Please output the entries that follow exactly, without a single image.

Modification records
·····

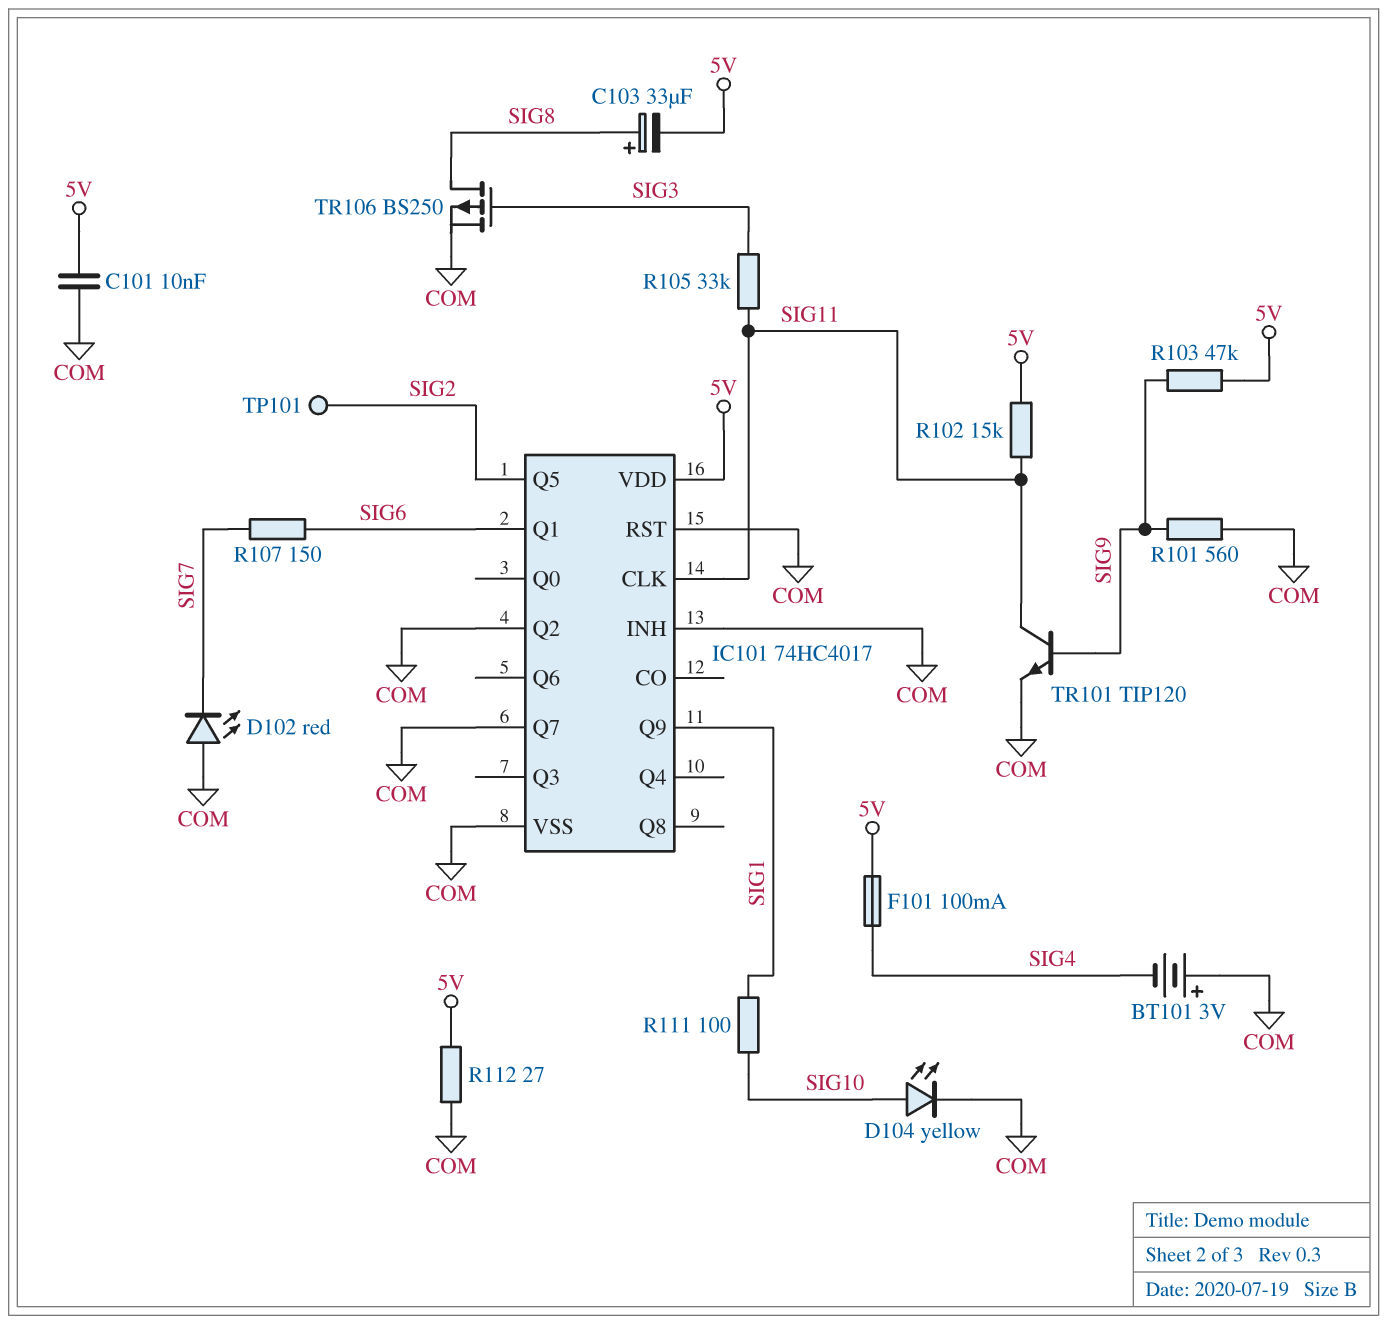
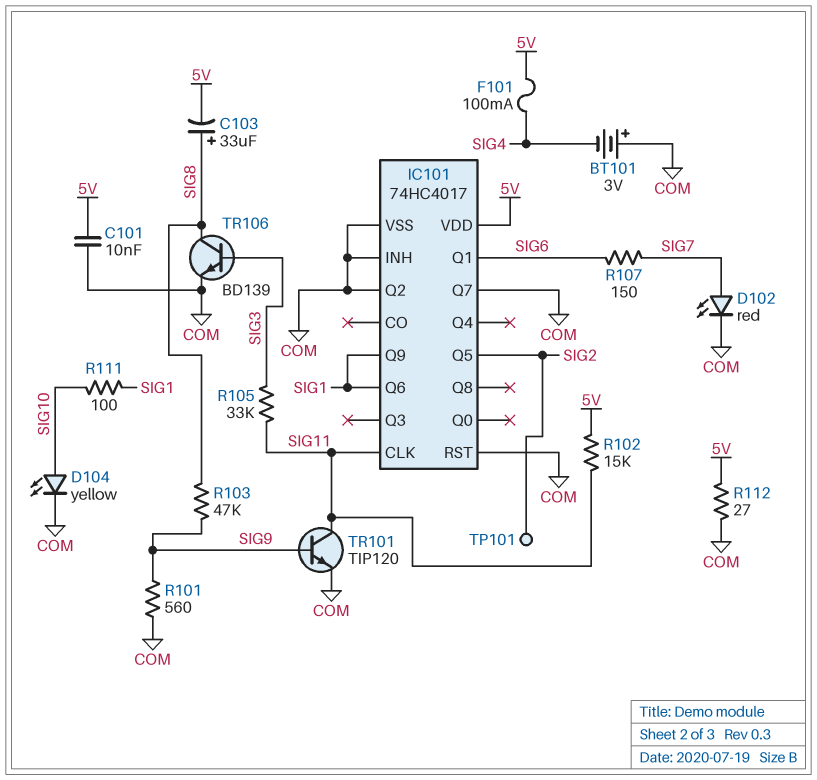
D102: LED red (A COM, K SIG7) -> LED red (A SIG7, K COM)
IC101 pin Q6: none -> SIG1
R103: 47k (5V, SIG9) -> 47k (SIG8, SIG9)
TR106: PMOS BS250 (G SIG3, D SIG8, S COM) -> NPN BD139 (B SIG3, C SIG8, E COM)

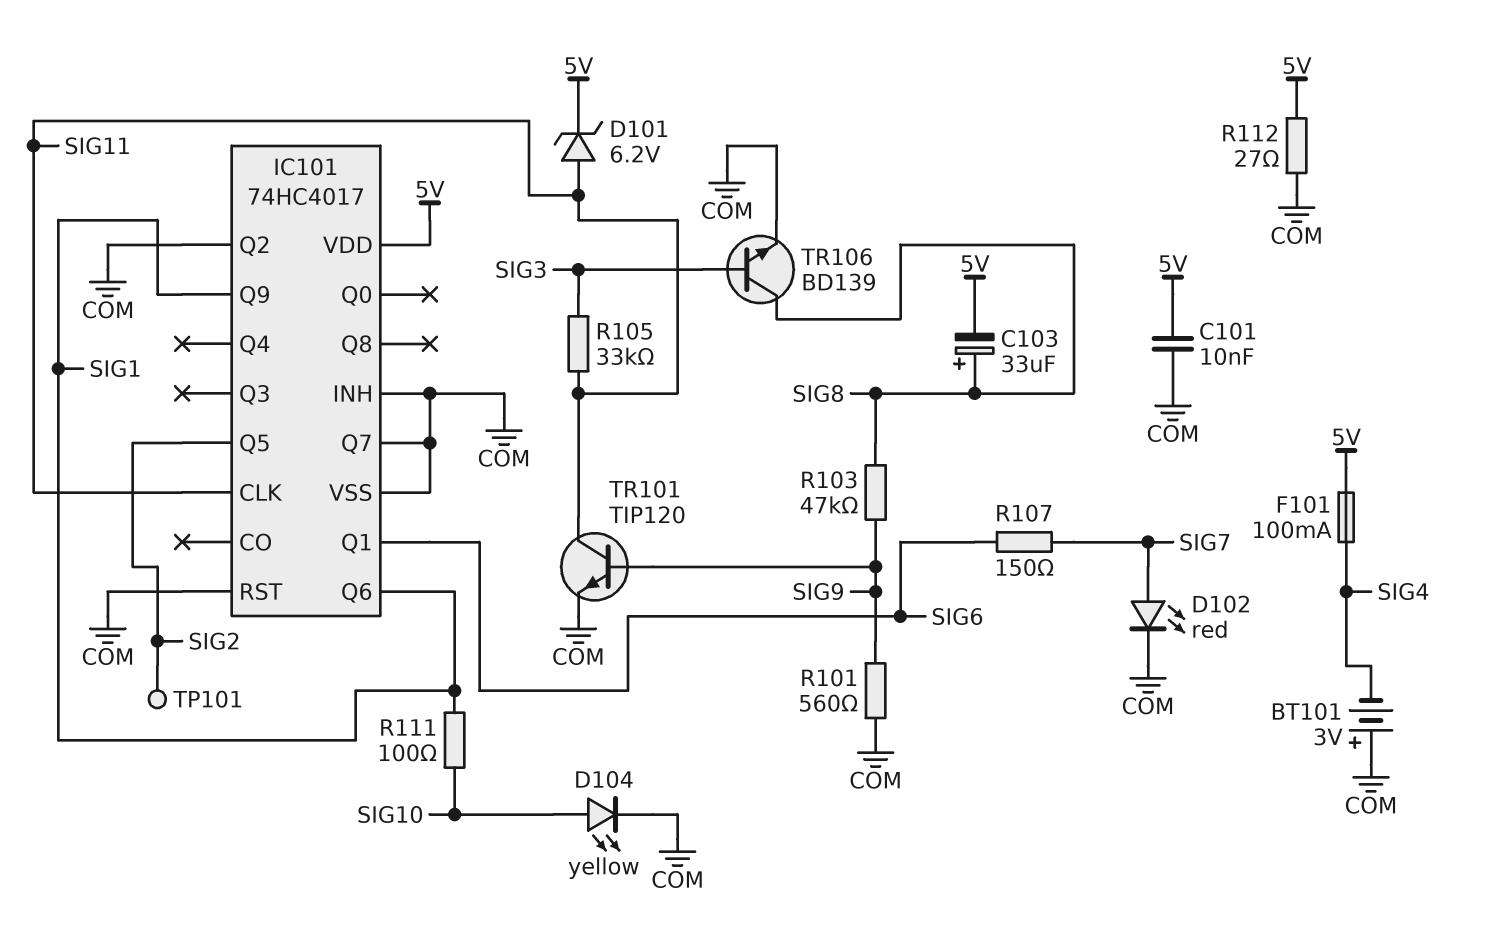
D101: none -> zener 6.2V (A SIG11, K 5V)
R102: 15k (5V, SIG11) -> none

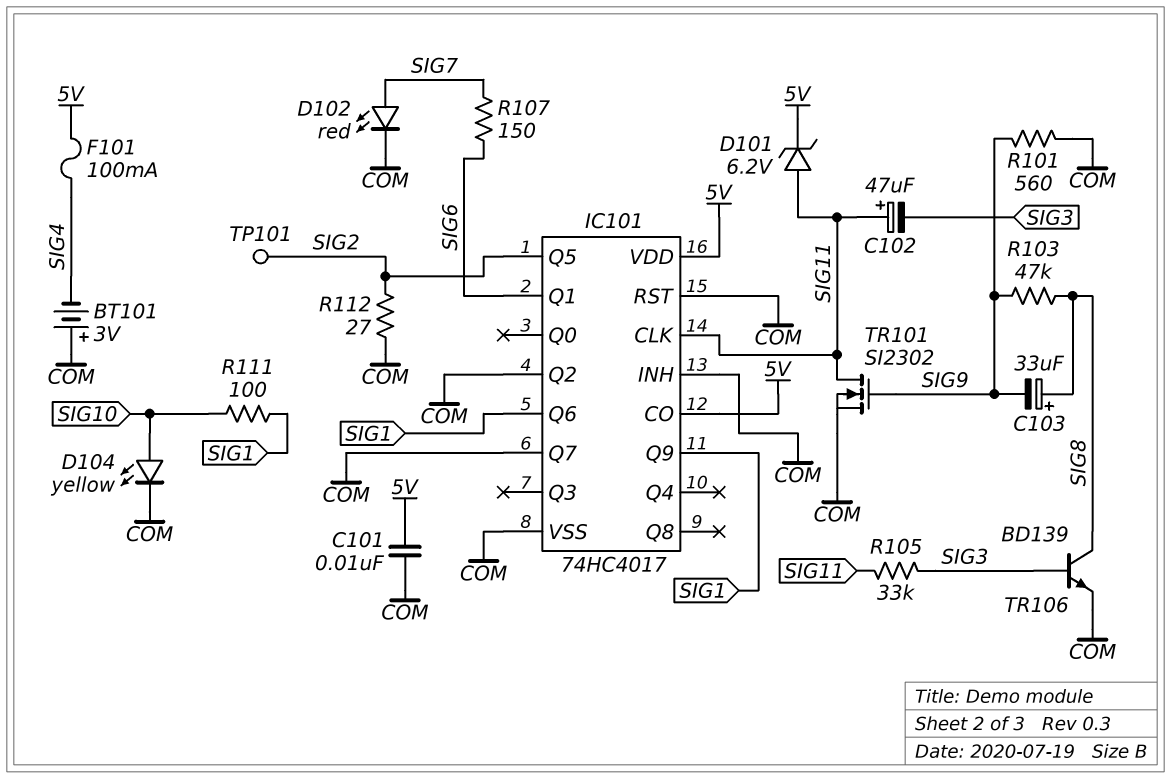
C102: none -> 47uF (plus SIG11, minus SIG3)
C103: 33uF (plus SIG8, minus 5V) -> 33uF (plus SIG8, minus SIG9)
IC101 pin CO: none -> 5V
R112: 27 (5V, COM) -> 27 (COM, SIG2)
TR101: NPN TIP120 (B SIG9, C SIG11, E COM) -> NMOS SI2302 (G SIG9, D SIG11, S COM)

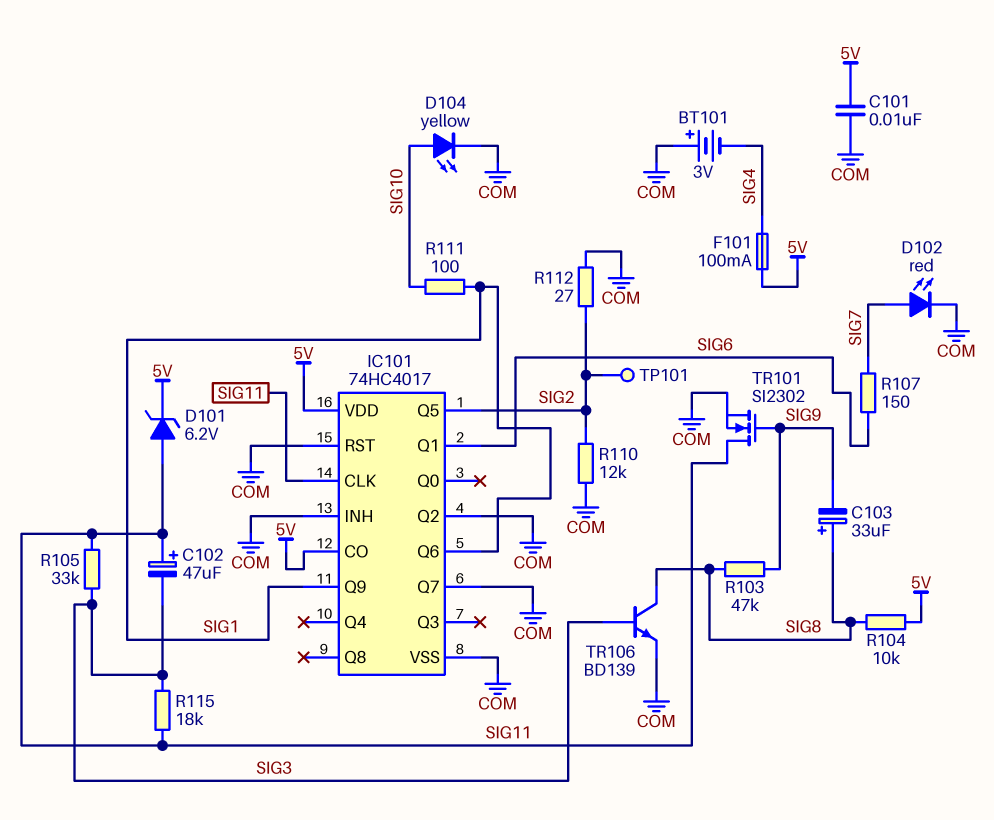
R101: 560 (COM, SIG9) -> none
R104: none -> 10k (5V, SIG8)
R110: none -> 12k (COM, SIG2)
R115: none -> 18k (SIG3, SIG11)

·····

▸ **TASK RESULT**
D102: LED red (A COM, K SIG7) -> LED red (A SIG7, K COM)
IC101 pin Q6: none -> SIG1
R103: 47k (5V, SIG9) -> 47k (SIG8, SIG9)
TR106: PMOS BS250 (G SIG3, D SIG8, S COM) -> NPN BD139 (B SIG3, C SIG8, E COM)

D101: none -> zener 6.2V (A SIG11, K 5V)
R102: 15k (5V, SIG11) -> none

C102: none -> 47uF (plus SIG11, minus SIG3)
C103: 33uF (plus SIG8, minus 5V) -> 33uF (plus SIG8, minus SIG9)
IC101 pin CO: none -> 5V
R112: 27 (5V, COM) -> 27 (COM, SIG2)
TR101: NPN TIP120 (B SIG9, C SIG11, E COM) -> NMOS SI2302 (G SIG9, D SIG11, S COM)

R101: 560 (COM, SIG9) -> none
R104: none -> 10k (5V, SIG8)
R110: none -> 12k (COM, SIG2)
R115: none -> 18k (SIG3, SIG11)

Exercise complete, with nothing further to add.